▶ [PROBLEM STATEMENT]: Report how many lines below contain the word "diode", and give only that number.

• • • • • • •

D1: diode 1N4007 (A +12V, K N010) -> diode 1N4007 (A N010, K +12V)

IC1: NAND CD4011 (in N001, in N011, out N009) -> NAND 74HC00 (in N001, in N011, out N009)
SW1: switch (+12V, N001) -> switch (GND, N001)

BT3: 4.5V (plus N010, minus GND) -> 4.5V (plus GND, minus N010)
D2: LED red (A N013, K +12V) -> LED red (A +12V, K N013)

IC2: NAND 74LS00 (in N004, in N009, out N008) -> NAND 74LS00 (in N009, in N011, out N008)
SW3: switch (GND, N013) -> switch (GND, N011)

• • • • • • •

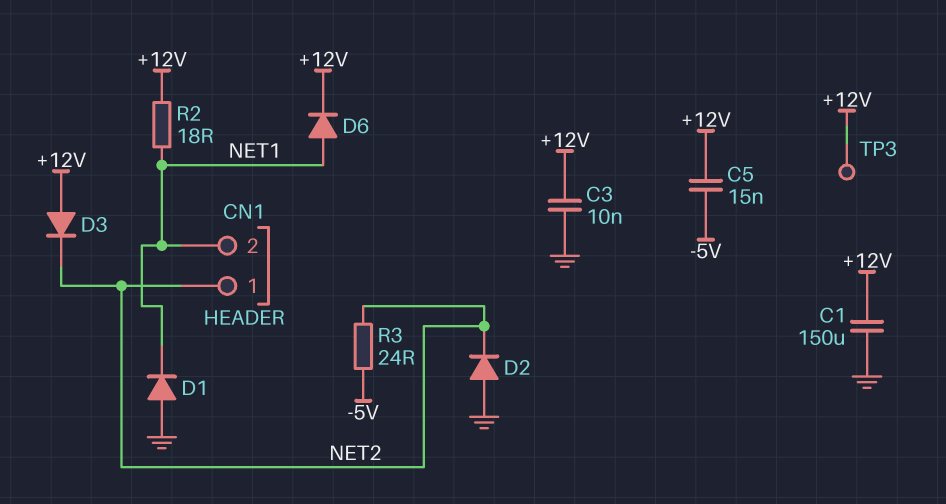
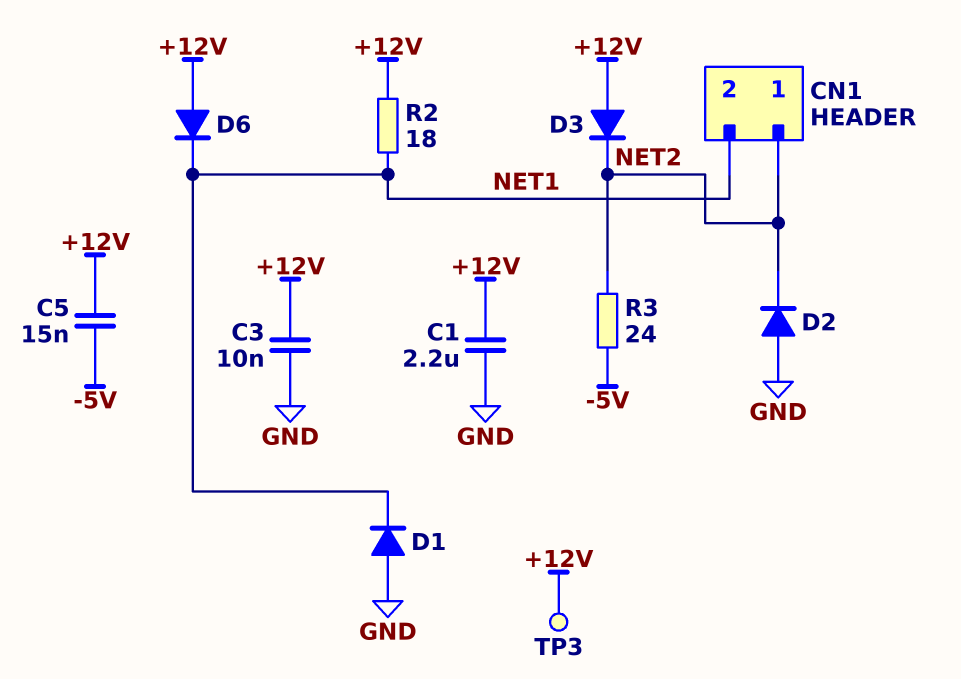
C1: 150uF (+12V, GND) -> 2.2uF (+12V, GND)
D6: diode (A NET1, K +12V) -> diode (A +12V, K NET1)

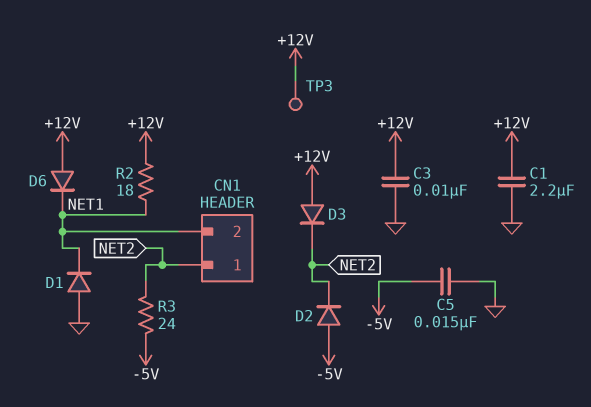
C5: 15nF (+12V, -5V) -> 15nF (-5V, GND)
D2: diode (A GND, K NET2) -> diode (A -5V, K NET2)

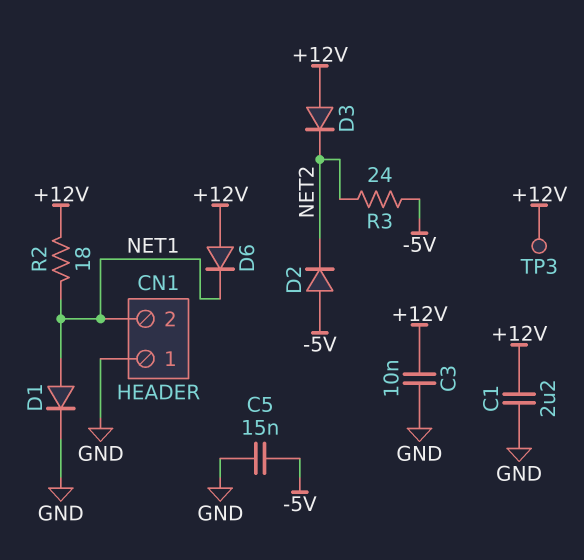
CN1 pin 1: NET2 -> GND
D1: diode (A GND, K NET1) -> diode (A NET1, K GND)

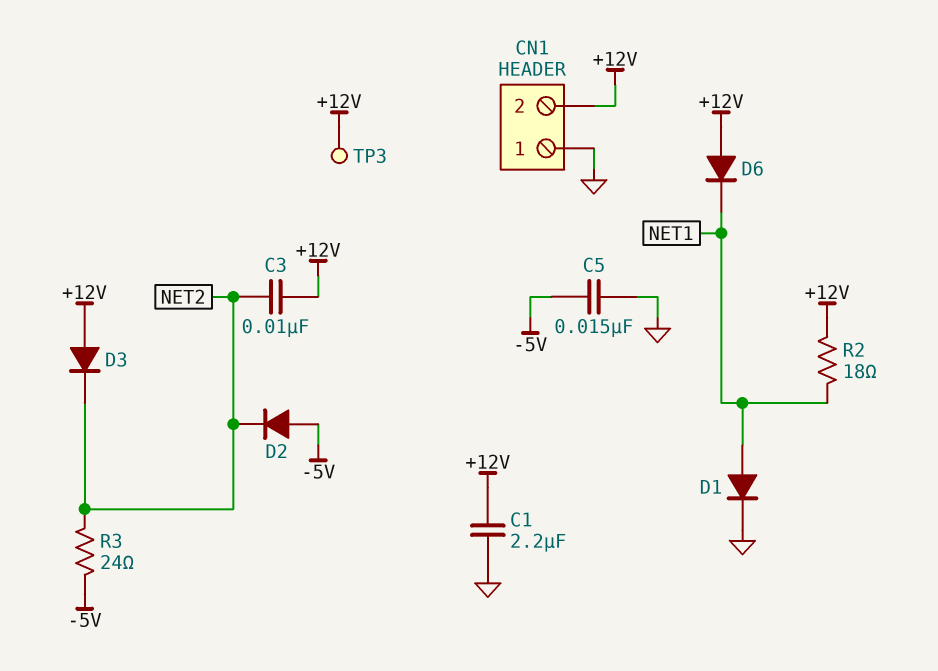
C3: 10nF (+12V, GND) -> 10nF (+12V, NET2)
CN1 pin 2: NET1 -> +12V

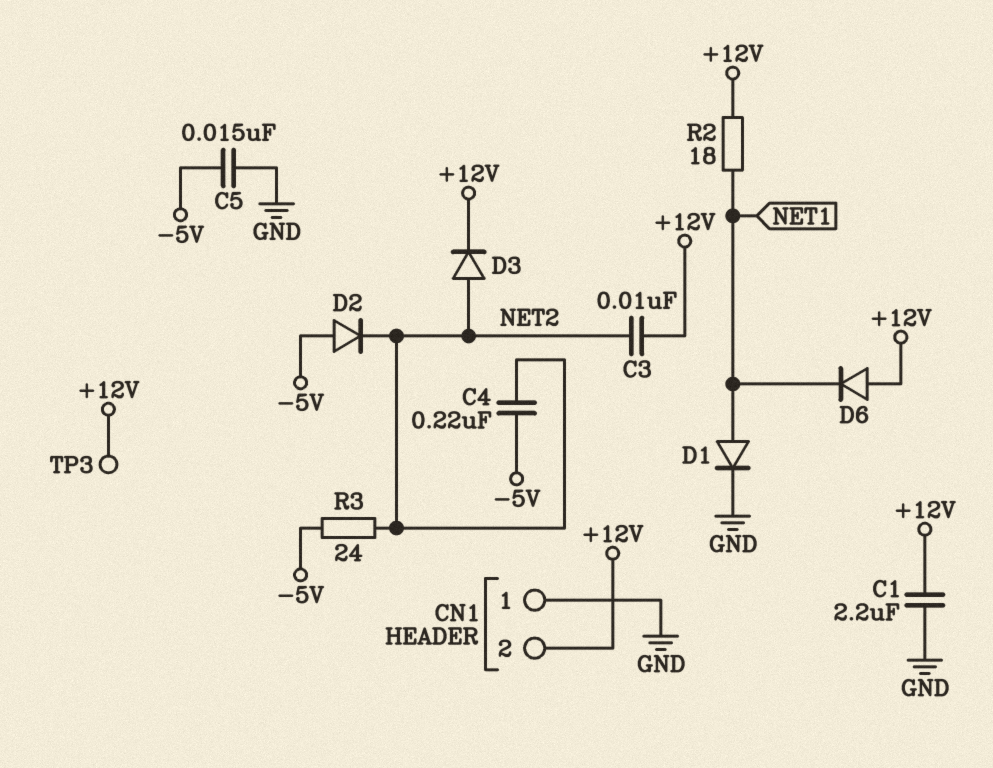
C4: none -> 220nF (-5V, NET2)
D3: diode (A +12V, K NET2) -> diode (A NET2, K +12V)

• • • • • • •

▶ [RESPONSE BELOW]: 5